EXERCISE DIRECTIONS:
The answer must consist only of the lines from the line with "red circle: (34, 93) -> (34, 90), moved" to the line with "brown hexagon: (34, 169) -> (14, 134), moved", both included, exactly as they stand below.

THE INPUT:
┄┄┄┄┄┄┄┄┄┄
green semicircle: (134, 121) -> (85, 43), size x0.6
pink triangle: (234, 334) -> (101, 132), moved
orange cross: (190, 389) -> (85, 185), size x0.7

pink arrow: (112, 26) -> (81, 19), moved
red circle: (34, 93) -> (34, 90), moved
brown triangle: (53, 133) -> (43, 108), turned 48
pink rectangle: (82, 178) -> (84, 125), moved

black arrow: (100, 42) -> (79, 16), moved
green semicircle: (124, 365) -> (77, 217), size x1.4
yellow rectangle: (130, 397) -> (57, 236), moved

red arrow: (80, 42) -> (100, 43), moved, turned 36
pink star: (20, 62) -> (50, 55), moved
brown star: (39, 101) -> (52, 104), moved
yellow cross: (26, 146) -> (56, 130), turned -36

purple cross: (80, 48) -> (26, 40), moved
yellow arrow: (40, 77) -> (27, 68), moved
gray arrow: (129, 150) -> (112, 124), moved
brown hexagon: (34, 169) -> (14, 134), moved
┄┄┄┄┄┄┄┄┄┄
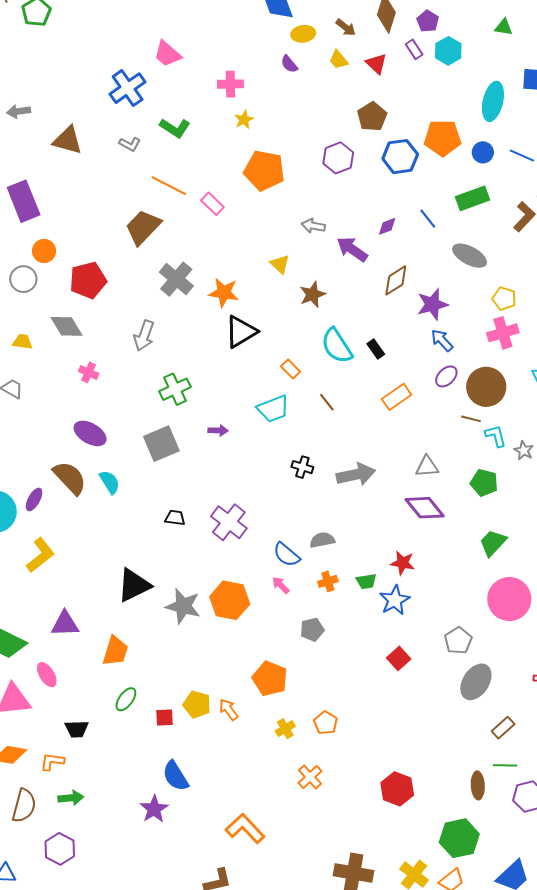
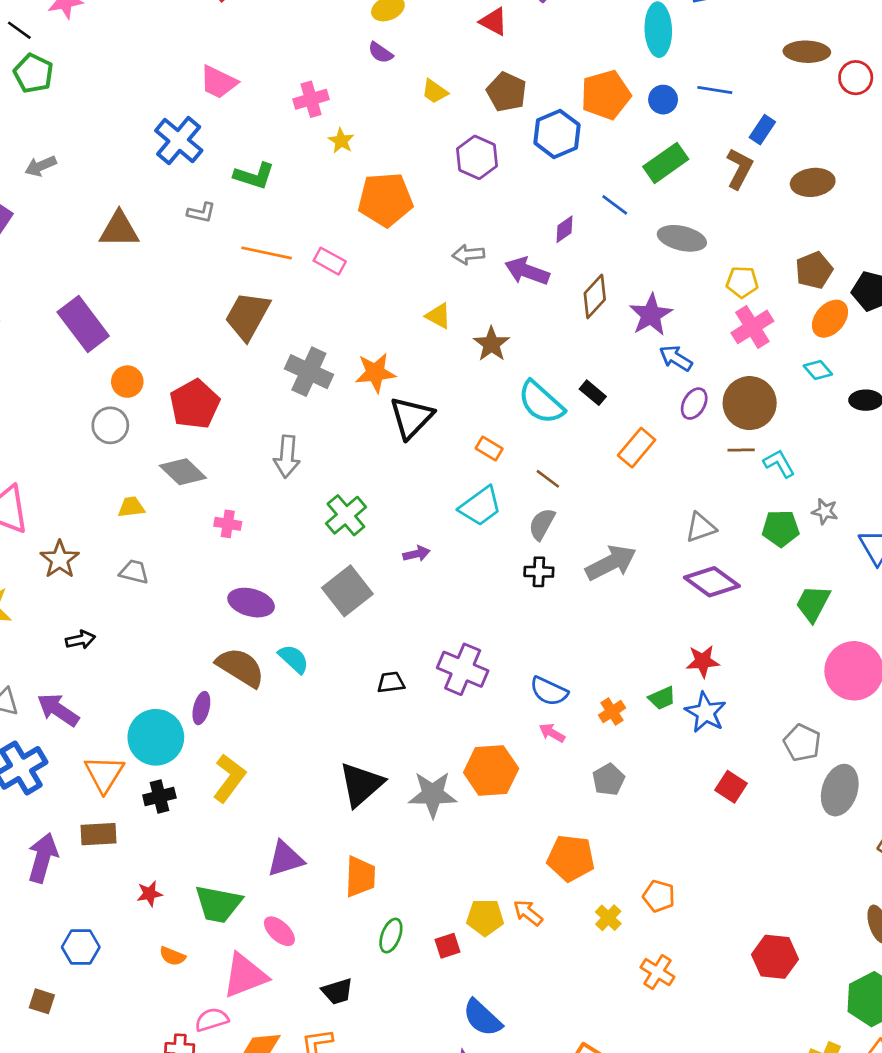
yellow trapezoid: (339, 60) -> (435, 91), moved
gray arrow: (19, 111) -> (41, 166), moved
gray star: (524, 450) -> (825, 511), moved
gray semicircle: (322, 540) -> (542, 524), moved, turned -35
┄┄┄┄┄┄┄┄┄┄
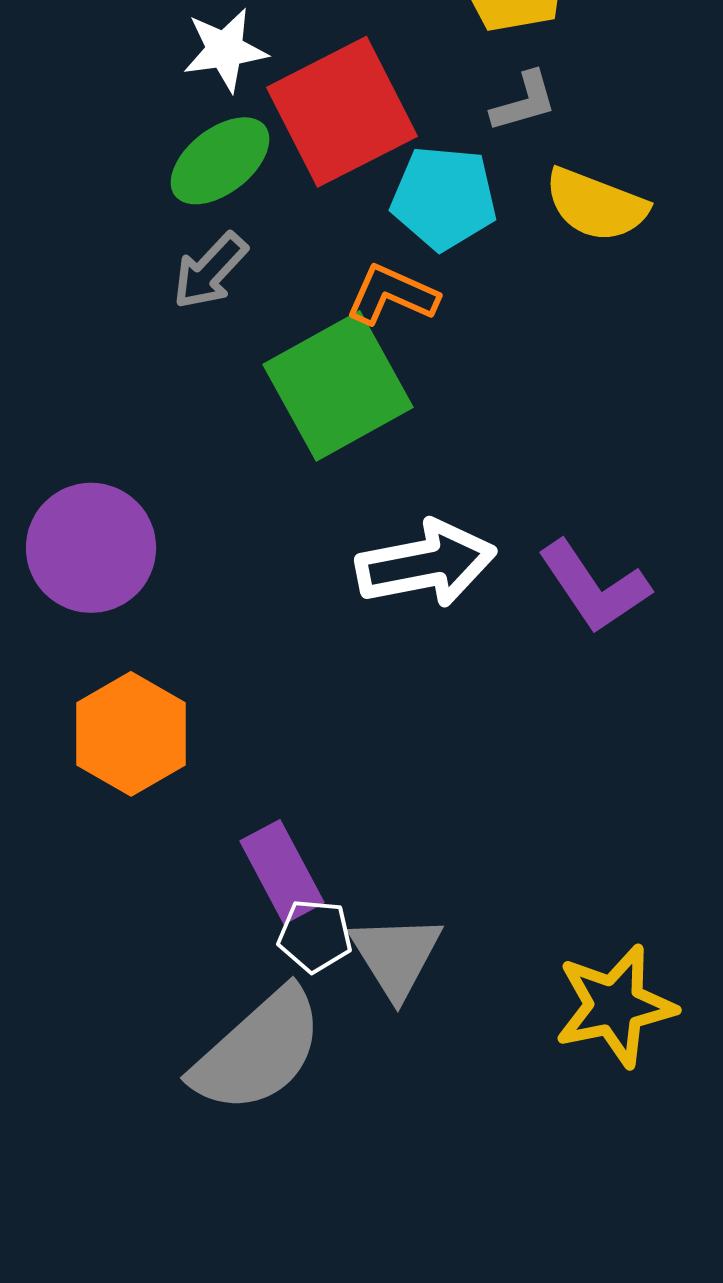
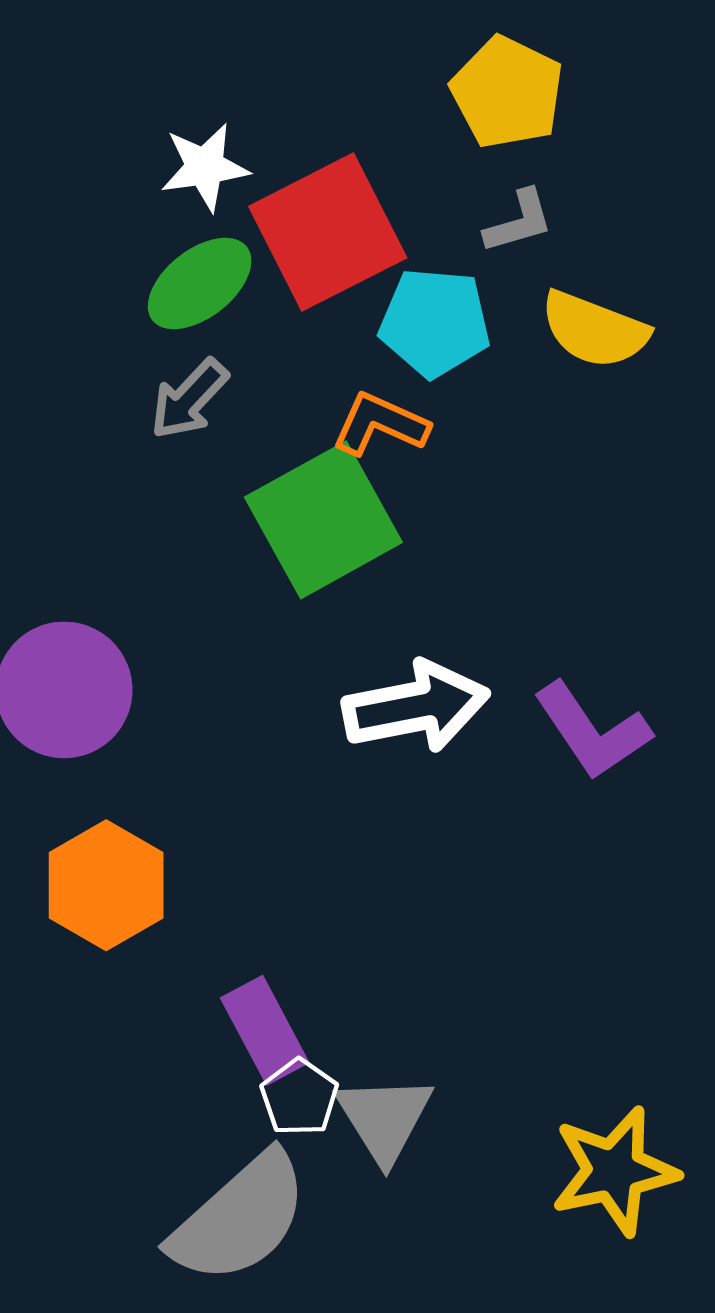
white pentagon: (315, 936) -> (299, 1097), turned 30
┄┄┄┄┄┄┄┄┄┄
EXPECTED ANSWER:
red circle: (34, 93) -> (34, 90), moved
brown triangle: (53, 133) -> (43, 108), turned 48
pink rectangle: (82, 178) -> (84, 125), moved

black arrow: (100, 42) -> (79, 16), moved
green semicircle: (124, 365) -> (77, 217), size x1.4
yellow rectangle: (130, 397) -> (57, 236), moved

red arrow: (80, 42) -> (100, 43), moved, turned 36
pink star: (20, 62) -> (50, 55), moved
brown star: (39, 101) -> (52, 104), moved
yellow cross: (26, 146) -> (56, 130), turned -36

purple cross: (80, 48) -> (26, 40), moved
yellow arrow: (40, 77) -> (27, 68), moved
gray arrow: (129, 150) -> (112, 124), moved
brown hexagon: (34, 169) -> (14, 134), moved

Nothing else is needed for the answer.